What to work on:
Would you output the entries below only from the line containing "(559, 208) = (565, 184): turquoise" through the line containing "(310, 427) = (677, 294): blue", exactly as they stand and with both ends included?

--- Information shown Enclosed Below ---

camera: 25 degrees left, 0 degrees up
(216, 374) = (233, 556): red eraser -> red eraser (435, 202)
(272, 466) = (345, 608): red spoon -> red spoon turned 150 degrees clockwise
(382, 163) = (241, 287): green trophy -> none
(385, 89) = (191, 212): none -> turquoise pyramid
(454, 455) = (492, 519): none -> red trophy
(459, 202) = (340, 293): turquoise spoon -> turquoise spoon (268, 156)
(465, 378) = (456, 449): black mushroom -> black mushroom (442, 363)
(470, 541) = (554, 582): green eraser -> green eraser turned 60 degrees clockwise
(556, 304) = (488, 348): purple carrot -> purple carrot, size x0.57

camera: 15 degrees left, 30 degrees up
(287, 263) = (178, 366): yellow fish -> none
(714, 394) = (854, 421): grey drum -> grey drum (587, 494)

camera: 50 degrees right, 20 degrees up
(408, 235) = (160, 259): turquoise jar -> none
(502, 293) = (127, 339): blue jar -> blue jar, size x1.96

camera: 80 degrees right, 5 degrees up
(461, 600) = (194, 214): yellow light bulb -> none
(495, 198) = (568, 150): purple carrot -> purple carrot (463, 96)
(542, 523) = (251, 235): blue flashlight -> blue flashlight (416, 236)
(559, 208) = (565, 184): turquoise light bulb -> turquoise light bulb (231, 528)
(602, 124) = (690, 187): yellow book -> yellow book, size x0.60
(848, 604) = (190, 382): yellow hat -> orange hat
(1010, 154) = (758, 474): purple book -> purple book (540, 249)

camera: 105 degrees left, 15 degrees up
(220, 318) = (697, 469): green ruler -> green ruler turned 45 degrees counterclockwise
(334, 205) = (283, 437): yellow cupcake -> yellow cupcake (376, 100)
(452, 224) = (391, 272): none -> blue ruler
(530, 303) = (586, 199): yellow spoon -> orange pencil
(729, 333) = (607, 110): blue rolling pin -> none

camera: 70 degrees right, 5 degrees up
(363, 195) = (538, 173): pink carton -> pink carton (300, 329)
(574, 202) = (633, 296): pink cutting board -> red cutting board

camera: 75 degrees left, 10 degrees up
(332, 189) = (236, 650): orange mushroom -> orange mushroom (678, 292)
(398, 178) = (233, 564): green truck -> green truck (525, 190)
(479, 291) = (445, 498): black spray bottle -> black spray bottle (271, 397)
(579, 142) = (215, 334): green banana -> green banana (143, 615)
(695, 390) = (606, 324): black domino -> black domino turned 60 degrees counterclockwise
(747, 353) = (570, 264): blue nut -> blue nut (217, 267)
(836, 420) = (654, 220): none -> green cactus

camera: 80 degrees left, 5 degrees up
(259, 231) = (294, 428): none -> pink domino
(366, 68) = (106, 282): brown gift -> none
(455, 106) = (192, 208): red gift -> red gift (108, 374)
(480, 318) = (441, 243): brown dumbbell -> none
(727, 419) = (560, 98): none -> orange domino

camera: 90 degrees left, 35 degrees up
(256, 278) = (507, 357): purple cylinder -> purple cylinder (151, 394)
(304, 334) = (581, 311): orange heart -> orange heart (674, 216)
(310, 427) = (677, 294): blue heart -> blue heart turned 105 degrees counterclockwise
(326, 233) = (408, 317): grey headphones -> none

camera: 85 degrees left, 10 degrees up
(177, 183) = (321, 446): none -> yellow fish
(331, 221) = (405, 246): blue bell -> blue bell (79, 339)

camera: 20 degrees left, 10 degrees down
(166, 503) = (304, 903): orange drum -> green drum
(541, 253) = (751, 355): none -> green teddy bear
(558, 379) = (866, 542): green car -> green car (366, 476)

--- End of Enclosed Information shown ---

Output for this exercise:
(559, 208) = (565, 184): turquoise light bulb -> turquoise light bulb (231, 528)
(602, 124) = (690, 187): yellow book -> yellow book, size x0.60
(848, 604) = (190, 382): yellow hat -> orange hat
(1010, 154) = (758, 474): purple book -> purple book (540, 249)

camera: 105 degrees left, 15 degrees up
(220, 318) = (697, 469): green ruler -> green ruler turned 45 degrees counterclockwise
(334, 205) = (283, 437): yellow cupcake -> yellow cupcake (376, 100)
(452, 224) = (391, 272): none -> blue ruler
(530, 303) = (586, 199): yellow spoon -> orange pencil
(729, 333) = (607, 110): blue rolling pin -> none

camera: 70 degrees right, 5 degrees up
(363, 195) = (538, 173): pink carton -> pink carton (300, 329)
(574, 202) = (633, 296): pink cutting board -> red cutting board

camera: 75 degrees left, 10 degrees up
(332, 189) = (236, 650): orange mushroom -> orange mushroom (678, 292)
(398, 178) = (233, 564): green truck -> green truck (525, 190)
(479, 291) = (445, 498): black spray bottle -> black spray bottle (271, 397)
(579, 142) = (215, 334): green banana -> green banana (143, 615)
(695, 390) = (606, 324): black domino -> black domino turned 60 degrees counterclockwise
(747, 353) = (570, 264): blue nut -> blue nut (217, 267)
(836, 420) = (654, 220): none -> green cactus

camera: 80 degrees left, 5 degrees up
(259, 231) = (294, 428): none -> pink domino
(366, 68) = (106, 282): brown gift -> none
(455, 106) = (192, 208): red gift -> red gift (108, 374)
(480, 318) = (441, 243): brown dumbbell -> none
(727, 419) = (560, 98): none -> orange domino

camera: 90 degrees left, 35 degrees up
(256, 278) = (507, 357): purple cylinder -> purple cylinder (151, 394)
(304, 334) = (581, 311): orange heart -> orange heart (674, 216)
(310, 427) = (677, 294): blue heart -> blue heart turned 105 degrees counterclockwise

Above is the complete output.